**Assignment:** Count the lines in the records below that contain the word "plus", and reply with only that number.

[Modification records]
▼

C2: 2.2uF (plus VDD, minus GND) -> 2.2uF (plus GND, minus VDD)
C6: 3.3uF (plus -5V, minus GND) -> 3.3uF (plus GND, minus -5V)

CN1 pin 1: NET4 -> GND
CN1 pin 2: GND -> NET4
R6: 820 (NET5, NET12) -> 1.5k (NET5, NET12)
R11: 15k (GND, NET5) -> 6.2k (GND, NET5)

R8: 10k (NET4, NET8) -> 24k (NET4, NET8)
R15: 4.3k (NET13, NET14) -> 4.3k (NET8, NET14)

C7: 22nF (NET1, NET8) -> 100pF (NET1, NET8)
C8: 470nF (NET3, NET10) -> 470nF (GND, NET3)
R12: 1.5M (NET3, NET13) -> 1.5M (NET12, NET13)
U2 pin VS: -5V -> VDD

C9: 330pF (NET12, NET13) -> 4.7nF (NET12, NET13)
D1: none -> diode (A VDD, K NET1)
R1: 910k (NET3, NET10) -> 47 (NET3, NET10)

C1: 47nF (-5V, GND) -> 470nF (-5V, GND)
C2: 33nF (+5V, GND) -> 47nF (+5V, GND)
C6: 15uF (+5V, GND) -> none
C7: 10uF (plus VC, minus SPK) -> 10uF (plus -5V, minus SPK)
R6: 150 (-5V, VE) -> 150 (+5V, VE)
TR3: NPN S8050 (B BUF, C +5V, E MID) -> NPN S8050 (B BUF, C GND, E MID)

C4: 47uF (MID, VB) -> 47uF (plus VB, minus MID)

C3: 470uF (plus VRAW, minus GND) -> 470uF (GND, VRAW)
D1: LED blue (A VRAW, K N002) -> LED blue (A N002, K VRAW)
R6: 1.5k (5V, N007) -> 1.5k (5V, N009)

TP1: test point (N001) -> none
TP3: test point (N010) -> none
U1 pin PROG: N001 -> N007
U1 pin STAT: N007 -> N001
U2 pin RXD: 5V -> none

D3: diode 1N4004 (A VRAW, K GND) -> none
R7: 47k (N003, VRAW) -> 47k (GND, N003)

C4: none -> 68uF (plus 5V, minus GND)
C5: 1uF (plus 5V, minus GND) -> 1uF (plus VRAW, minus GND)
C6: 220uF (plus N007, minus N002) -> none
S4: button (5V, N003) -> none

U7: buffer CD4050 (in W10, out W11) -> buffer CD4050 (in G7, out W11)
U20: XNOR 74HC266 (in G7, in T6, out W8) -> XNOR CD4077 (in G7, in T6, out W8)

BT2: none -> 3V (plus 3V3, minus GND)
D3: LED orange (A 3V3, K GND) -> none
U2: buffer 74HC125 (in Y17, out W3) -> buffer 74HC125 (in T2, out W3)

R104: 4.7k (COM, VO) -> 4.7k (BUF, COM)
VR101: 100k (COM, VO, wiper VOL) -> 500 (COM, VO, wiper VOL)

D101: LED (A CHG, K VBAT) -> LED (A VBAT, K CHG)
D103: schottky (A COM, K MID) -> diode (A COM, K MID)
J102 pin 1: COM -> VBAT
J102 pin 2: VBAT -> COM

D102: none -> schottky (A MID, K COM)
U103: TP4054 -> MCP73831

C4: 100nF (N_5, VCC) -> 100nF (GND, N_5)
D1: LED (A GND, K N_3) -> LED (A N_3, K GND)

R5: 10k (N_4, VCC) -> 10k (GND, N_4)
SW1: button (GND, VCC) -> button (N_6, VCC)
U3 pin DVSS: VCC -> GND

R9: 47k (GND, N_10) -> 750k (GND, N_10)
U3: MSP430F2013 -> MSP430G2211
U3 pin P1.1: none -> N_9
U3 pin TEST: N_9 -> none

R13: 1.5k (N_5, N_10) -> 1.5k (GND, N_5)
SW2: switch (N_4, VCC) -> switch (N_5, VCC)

▲

**Solved problem:** 9